**Written task**
Reproduce the material verbatim from its first line through the line containing "17: 1:02 -> 12:49", with both of those lines included.

**Provided entries**
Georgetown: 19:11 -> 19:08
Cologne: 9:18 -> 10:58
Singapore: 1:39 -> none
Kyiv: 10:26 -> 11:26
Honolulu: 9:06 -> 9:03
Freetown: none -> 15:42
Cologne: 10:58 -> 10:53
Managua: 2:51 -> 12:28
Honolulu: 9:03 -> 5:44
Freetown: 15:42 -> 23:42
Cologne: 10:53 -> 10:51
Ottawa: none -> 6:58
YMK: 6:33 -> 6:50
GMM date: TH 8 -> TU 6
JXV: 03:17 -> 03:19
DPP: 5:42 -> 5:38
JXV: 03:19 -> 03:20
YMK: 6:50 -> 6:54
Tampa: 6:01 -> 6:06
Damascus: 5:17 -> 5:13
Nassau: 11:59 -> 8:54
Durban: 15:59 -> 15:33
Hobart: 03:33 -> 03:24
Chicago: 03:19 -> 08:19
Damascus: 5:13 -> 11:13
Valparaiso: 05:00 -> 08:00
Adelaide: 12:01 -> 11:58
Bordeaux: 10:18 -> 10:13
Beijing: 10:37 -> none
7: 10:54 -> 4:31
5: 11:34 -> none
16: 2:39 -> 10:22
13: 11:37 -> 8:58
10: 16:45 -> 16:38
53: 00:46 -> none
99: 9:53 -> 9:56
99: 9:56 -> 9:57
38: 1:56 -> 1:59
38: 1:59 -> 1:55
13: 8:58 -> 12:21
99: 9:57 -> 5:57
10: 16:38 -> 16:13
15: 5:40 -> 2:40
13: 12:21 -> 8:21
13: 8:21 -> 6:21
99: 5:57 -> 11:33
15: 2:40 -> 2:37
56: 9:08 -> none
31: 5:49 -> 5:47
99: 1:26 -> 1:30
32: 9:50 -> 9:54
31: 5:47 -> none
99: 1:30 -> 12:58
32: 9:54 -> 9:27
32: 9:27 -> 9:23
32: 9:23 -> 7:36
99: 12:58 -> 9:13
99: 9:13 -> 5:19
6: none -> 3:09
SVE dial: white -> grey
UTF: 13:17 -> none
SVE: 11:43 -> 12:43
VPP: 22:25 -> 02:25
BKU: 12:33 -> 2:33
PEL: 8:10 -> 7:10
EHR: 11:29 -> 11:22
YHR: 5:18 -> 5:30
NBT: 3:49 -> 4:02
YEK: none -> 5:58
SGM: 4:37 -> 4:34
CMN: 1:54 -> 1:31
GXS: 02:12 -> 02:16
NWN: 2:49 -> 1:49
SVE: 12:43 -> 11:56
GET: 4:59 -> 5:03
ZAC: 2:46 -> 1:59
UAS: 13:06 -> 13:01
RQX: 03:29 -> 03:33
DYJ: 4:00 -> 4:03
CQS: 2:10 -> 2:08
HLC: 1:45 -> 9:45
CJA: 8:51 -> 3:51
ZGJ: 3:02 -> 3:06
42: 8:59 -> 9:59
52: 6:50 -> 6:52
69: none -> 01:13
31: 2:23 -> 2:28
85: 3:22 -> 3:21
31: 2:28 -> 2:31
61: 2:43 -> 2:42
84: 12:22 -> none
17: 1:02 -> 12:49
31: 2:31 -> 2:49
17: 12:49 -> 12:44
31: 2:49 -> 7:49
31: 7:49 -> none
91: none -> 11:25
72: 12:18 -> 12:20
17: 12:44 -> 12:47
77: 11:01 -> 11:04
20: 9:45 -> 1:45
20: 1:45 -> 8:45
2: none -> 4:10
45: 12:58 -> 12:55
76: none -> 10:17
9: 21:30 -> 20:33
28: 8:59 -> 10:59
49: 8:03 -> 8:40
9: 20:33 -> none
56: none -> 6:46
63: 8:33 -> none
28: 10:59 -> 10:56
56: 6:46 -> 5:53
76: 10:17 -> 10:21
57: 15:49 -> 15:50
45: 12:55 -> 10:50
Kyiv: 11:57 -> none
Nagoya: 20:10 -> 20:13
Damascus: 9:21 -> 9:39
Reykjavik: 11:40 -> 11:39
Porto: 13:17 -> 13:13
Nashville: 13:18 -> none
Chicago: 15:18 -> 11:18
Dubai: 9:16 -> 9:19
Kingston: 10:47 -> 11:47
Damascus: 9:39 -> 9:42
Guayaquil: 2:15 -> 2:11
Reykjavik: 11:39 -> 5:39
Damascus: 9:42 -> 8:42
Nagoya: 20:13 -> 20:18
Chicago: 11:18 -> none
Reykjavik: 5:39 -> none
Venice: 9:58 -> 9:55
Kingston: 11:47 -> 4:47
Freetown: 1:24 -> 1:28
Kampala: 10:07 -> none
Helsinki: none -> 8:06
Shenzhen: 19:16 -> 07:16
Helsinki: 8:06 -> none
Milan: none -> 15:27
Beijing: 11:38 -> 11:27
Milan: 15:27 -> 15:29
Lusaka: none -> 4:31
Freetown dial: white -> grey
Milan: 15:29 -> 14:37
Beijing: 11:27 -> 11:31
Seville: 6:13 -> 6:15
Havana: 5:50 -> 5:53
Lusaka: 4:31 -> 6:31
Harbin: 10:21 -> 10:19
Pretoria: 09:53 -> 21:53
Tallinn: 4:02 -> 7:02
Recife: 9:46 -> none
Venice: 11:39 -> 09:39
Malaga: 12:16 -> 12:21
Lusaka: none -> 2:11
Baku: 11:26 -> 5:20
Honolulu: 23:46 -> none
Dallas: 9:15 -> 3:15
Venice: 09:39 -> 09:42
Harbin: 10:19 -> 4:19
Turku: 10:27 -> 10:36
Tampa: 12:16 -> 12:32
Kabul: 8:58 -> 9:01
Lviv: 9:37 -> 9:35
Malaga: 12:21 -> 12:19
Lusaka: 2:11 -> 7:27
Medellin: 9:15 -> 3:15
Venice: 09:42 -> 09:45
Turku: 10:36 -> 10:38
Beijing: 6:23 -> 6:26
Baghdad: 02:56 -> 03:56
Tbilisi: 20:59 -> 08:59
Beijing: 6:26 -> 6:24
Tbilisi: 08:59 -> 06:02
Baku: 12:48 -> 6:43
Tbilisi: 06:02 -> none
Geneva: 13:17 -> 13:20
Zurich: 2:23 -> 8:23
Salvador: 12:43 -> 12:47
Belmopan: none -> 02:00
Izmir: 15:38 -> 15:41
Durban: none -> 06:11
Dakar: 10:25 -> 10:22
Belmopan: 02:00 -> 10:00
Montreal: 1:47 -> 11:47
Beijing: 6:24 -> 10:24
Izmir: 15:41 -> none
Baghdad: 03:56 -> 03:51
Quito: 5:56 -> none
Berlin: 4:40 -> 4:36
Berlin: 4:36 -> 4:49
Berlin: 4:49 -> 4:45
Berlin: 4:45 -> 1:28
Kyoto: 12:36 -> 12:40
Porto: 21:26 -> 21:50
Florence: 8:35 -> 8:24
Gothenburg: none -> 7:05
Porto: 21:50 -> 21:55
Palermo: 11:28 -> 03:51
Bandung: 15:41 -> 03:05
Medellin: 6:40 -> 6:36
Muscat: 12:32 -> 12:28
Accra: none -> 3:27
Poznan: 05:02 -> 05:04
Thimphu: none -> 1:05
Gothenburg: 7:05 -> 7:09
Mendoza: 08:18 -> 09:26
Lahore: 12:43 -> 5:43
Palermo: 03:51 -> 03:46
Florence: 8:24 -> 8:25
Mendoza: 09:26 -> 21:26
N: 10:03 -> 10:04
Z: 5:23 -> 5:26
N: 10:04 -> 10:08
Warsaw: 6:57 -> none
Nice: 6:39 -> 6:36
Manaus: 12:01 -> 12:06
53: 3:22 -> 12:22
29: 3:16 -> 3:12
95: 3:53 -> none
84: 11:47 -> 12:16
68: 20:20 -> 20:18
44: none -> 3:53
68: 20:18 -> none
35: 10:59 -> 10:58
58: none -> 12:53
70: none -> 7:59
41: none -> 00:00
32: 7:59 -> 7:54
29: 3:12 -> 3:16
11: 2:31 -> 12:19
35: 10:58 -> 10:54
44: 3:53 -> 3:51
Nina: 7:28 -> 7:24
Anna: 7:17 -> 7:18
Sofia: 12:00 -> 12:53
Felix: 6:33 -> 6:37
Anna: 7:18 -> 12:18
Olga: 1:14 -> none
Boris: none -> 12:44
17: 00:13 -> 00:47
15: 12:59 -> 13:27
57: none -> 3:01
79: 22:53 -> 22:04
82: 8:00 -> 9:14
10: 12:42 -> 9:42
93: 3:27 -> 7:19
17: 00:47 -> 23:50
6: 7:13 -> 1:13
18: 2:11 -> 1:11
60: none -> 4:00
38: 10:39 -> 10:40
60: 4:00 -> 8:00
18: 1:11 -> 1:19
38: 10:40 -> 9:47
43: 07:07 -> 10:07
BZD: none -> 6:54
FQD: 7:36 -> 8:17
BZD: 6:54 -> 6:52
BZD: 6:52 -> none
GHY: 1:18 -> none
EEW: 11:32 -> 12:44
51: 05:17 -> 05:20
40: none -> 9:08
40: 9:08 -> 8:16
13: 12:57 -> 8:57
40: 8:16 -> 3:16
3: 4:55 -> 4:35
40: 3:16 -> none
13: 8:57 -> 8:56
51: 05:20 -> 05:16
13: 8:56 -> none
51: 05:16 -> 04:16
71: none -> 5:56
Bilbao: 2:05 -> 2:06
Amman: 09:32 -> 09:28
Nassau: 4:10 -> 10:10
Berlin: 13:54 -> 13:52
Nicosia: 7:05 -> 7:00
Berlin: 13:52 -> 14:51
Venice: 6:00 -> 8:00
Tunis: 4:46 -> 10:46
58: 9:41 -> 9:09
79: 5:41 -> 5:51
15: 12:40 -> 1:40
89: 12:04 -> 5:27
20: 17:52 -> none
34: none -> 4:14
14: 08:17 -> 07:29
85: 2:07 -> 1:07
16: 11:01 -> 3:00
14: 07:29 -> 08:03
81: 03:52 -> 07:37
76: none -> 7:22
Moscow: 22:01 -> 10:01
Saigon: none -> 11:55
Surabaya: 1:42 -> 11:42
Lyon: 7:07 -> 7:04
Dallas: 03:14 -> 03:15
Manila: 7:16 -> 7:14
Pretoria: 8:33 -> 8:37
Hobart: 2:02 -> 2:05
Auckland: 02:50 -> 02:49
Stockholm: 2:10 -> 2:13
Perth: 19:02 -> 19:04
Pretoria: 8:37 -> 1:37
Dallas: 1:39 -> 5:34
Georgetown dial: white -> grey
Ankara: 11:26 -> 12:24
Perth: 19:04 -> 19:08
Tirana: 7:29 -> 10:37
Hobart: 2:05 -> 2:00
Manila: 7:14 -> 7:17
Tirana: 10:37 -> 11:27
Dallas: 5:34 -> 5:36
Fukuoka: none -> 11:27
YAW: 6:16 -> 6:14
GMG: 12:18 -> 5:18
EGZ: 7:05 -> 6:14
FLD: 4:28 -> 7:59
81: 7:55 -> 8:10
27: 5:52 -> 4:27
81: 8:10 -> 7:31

**Solved exercise**
Georgetown: 19:11 -> 19:08
Cologne: 9:18 -> 10:58
Singapore: 1:39 -> none
Kyiv: 10:26 -> 11:26
Honolulu: 9:06 -> 9:03
Freetown: none -> 15:42
Cologne: 10:58 -> 10:53
Managua: 2:51 -> 12:28
Honolulu: 9:03 -> 5:44
Freetown: 15:42 -> 23:42
Cologne: 10:53 -> 10:51
Ottawa: none -> 6:58
YMK: 6:33 -> 6:50
GMM date: TH 8 -> TU 6
JXV: 03:17 -> 03:19
DPP: 5:42 -> 5:38
JXV: 03:19 -> 03:20
YMK: 6:50 -> 6:54
Tampa: 6:01 -> 6:06
Damascus: 5:17 -> 5:13
Nassau: 11:59 -> 8:54
Durban: 15:59 -> 15:33
Hobart: 03:33 -> 03:24
Chicago: 03:19 -> 08:19
Damascus: 5:13 -> 11:13
Valparaiso: 05:00 -> 08:00
Adelaide: 12:01 -> 11:58
Bordeaux: 10:18 -> 10:13
Beijing: 10:37 -> none
7: 10:54 -> 4:31
5: 11:34 -> none
16: 2:39 -> 10:22
13: 11:37 -> 8:58
10: 16:45 -> 16:38
53: 00:46 -> none
99: 9:53 -> 9:56
99: 9:56 -> 9:57
38: 1:56 -> 1:59
38: 1:59 -> 1:55
13: 8:58 -> 12:21
99: 9:57 -> 5:57
10: 16:38 -> 16:13
15: 5:40 -> 2:40
13: 12:21 -> 8:21
13: 8:21 -> 6:21
99: 5:57 -> 11:33
15: 2:40 -> 2:37
56: 9:08 -> none
31: 5:49 -> 5:47
99: 1:26 -> 1:30
32: 9:50 -> 9:54
31: 5:47 -> none
99: 1:30 -> 12:58
32: 9:54 -> 9:27
32: 9:27 -> 9:23
32: 9:23 -> 7:36
99: 12:58 -> 9:13
99: 9:13 -> 5:19
6: none -> 3:09
SVE dial: white -> grey
UTF: 13:17 -> none
SVE: 11:43 -> 12:43
VPP: 22:25 -> 02:25
BKU: 12:33 -> 2:33
PEL: 8:10 -> 7:10
EHR: 11:29 -> 11:22
YHR: 5:18 -> 5:30
NBT: 3:49 -> 4:02
YEK: none -> 5:58
SGM: 4:37 -> 4:34
CMN: 1:54 -> 1:31
GXS: 02:12 -> 02:16
NWN: 2:49 -> 1:49
SVE: 12:43 -> 11:56
GET: 4:59 -> 5:03
ZAC: 2:46 -> 1:59
UAS: 13:06 -> 13:01
RQX: 03:29 -> 03:33
DYJ: 4:00 -> 4:03
CQS: 2:10 -> 2:08
HLC: 1:45 -> 9:45
CJA: 8:51 -> 3:51
ZGJ: 3:02 -> 3:06
42: 8:59 -> 9:59
52: 6:50 -> 6:52
69: none -> 01:13
31: 2:23 -> 2:28
85: 3:22 -> 3:21
31: 2:28 -> 2:31
61: 2:43 -> 2:42
84: 12:22 -> none
17: 1:02 -> 12:49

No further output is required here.